● Task requirements: All lines below starting at the one that holds "wardrobe: (330, 77)" and ending at the one that holds "floor lamp: (1273, 421) -> (1947, 470), moved" should be printed exactly, ends included. Pictures should not be printed, nor anything else.

● Task inputs:

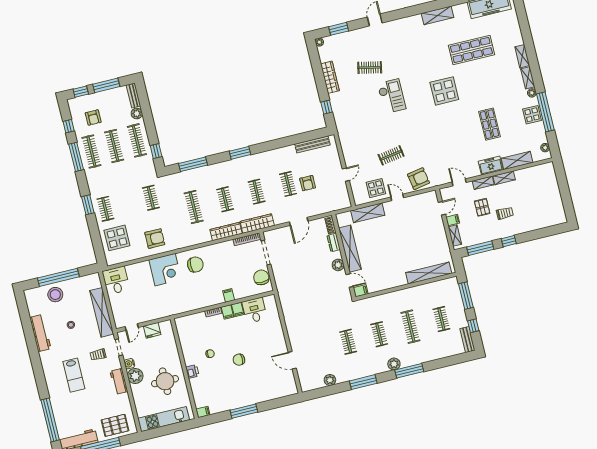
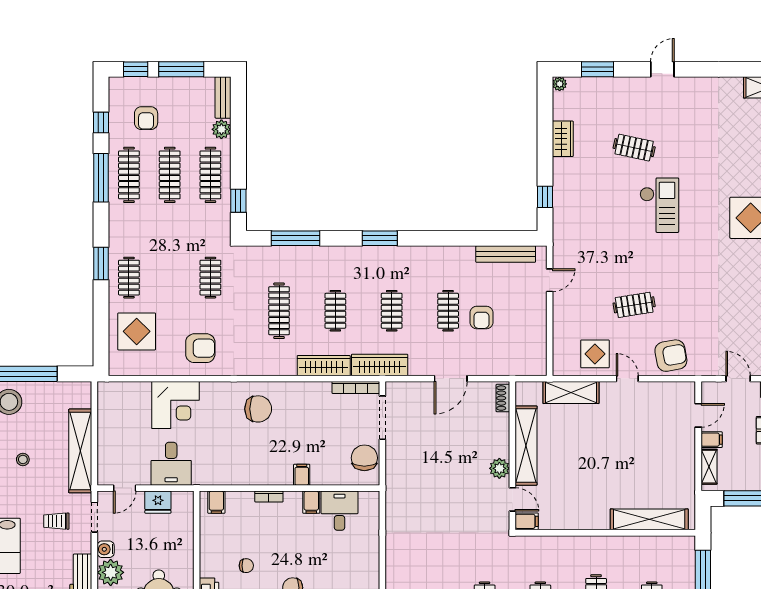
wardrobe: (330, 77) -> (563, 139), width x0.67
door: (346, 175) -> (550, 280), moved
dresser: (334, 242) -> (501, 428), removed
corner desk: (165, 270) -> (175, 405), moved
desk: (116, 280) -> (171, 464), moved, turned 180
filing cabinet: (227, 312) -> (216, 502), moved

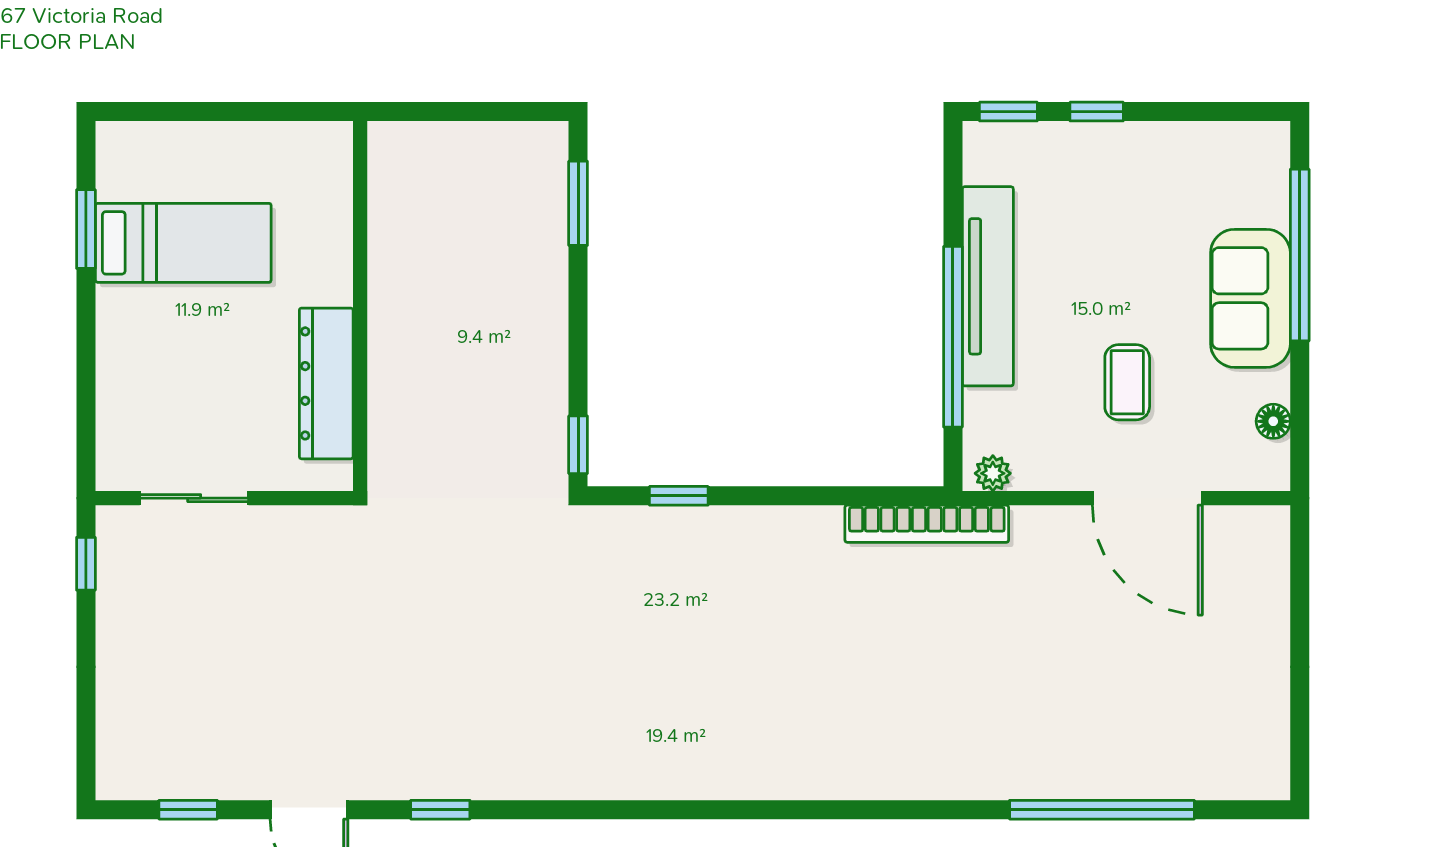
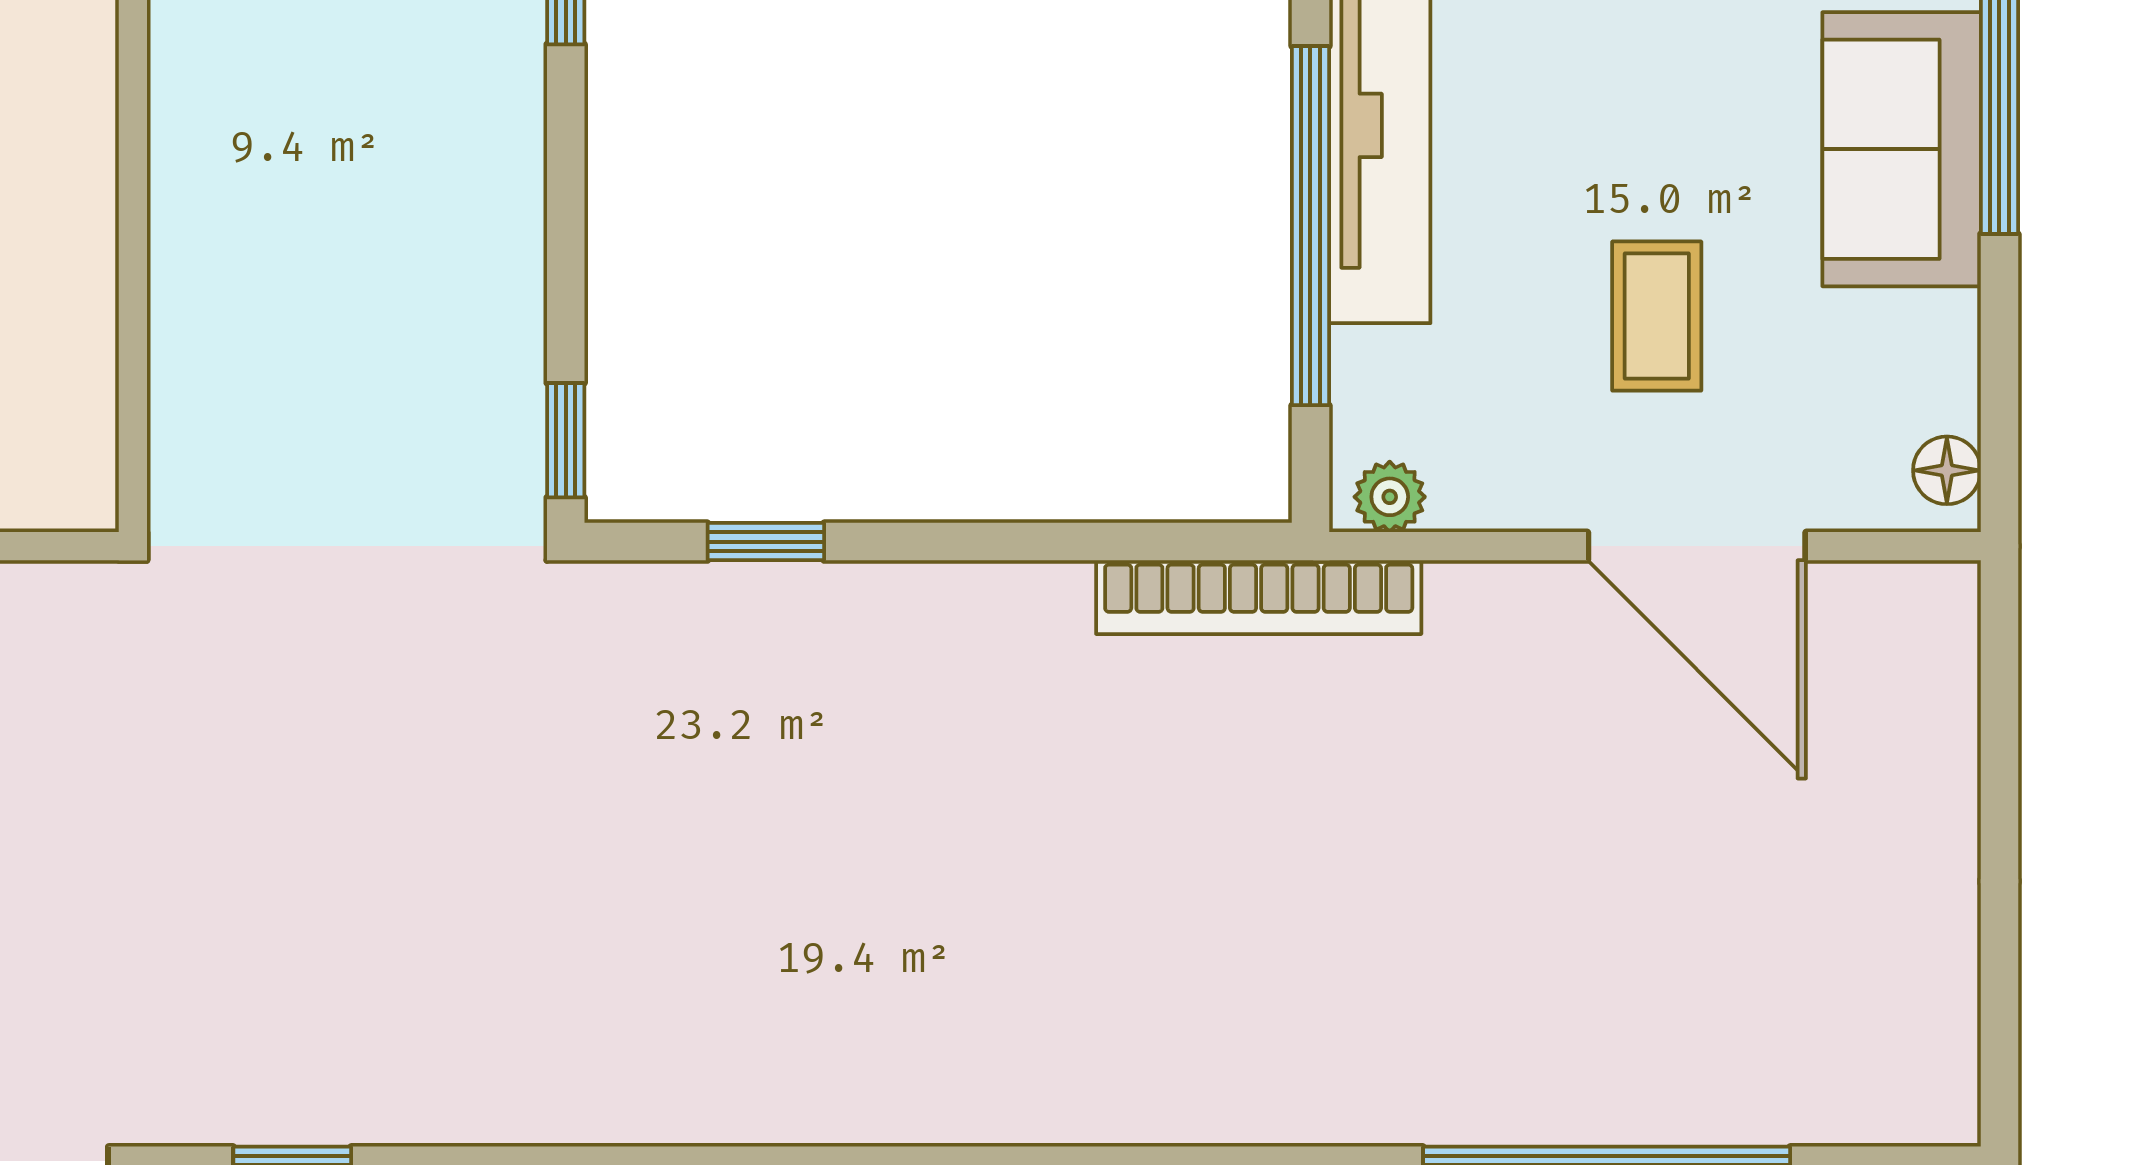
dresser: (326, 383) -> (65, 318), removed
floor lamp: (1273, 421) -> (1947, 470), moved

---

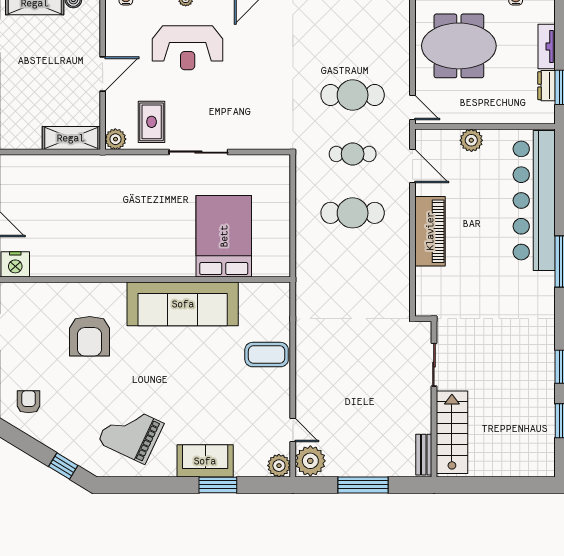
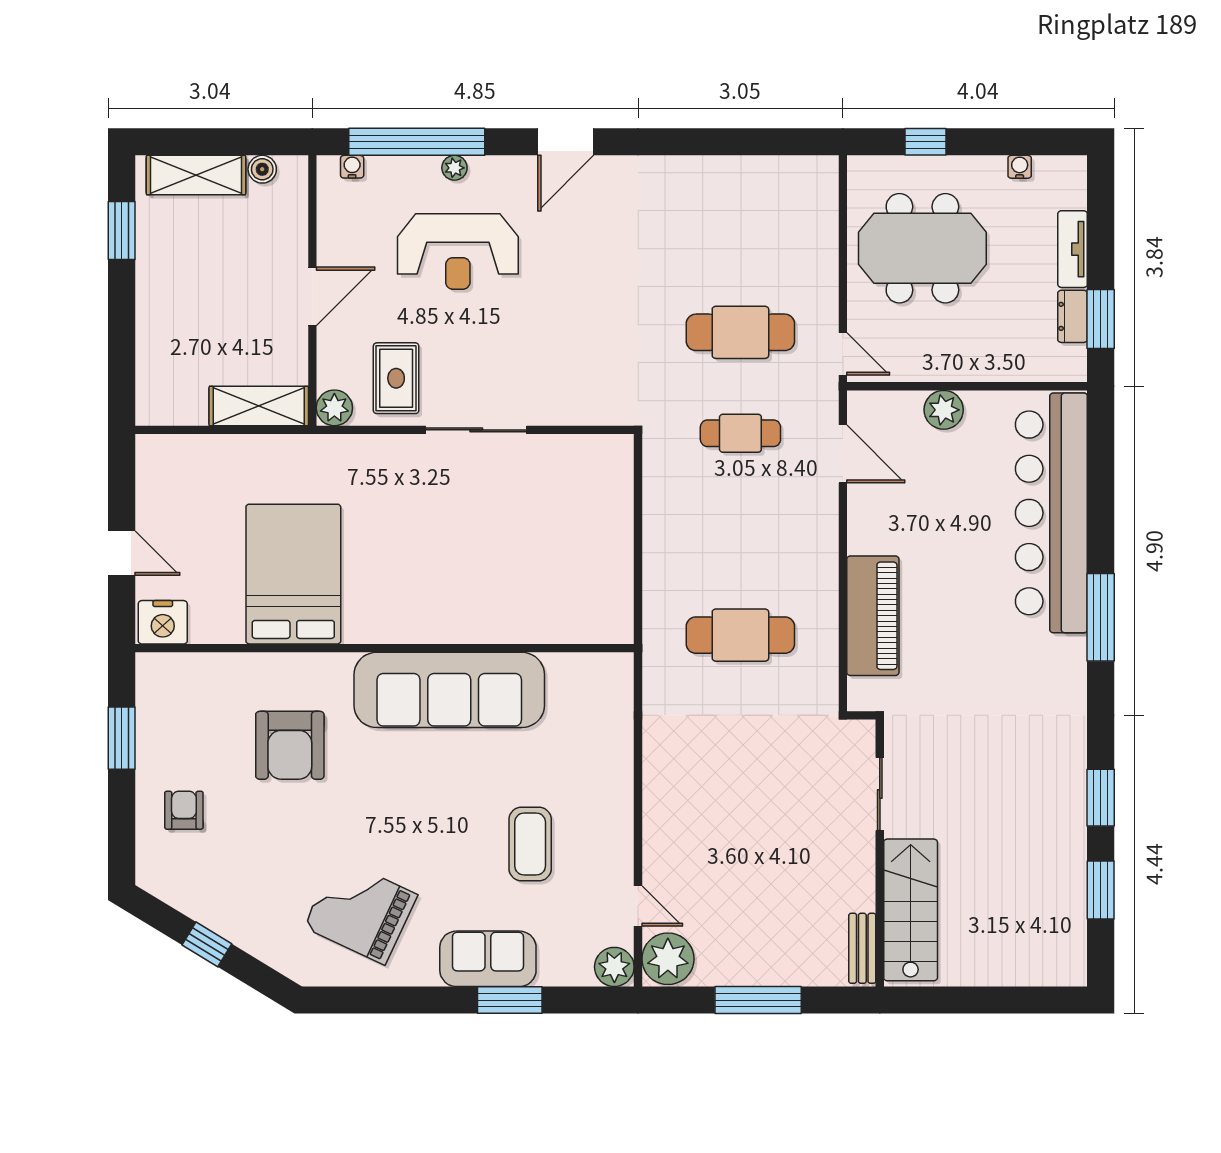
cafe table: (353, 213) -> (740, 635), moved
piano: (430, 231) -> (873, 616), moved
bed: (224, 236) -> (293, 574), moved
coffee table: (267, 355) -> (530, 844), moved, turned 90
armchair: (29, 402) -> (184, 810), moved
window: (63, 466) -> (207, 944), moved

--

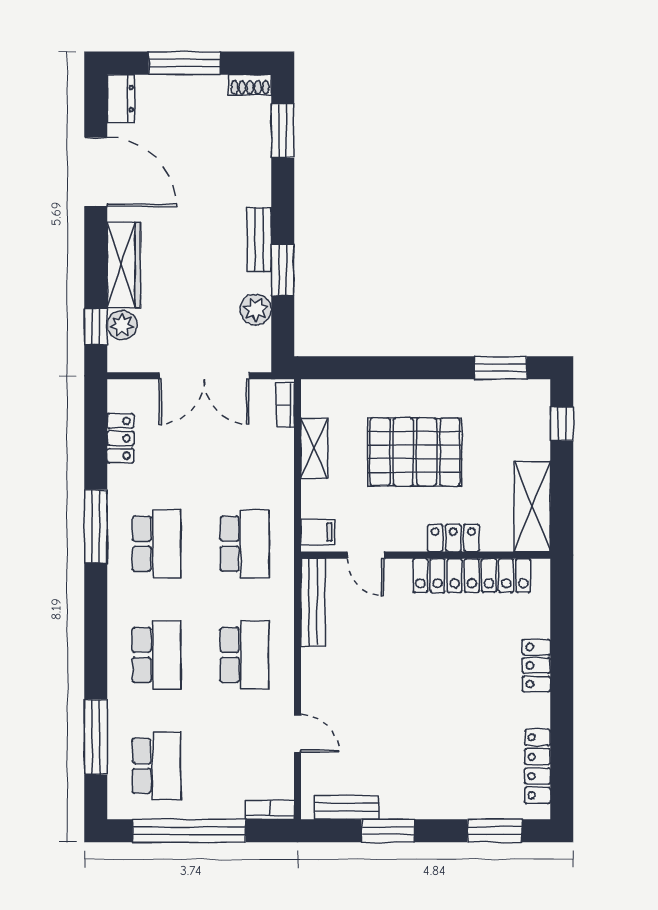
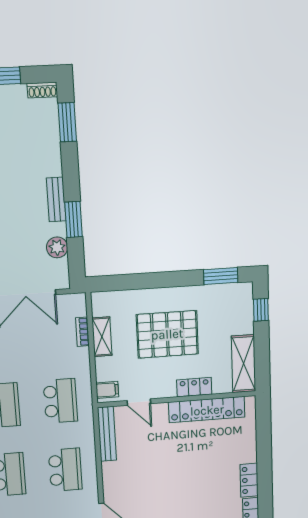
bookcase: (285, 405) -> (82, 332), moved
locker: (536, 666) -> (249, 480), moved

● Reply:
wardrobe: (330, 77) -> (563, 139), width x0.67
door: (346, 175) -> (550, 280), moved
dresser: (334, 242) -> (501, 428), removed
corner desk: (165, 270) -> (175, 405), moved
desk: (116, 280) -> (171, 464), moved, turned 180
filing cabinet: (227, 312) -> (216, 502), moved

dresser: (326, 383) -> (65, 318), removed
floor lamp: (1273, 421) -> (1947, 470), moved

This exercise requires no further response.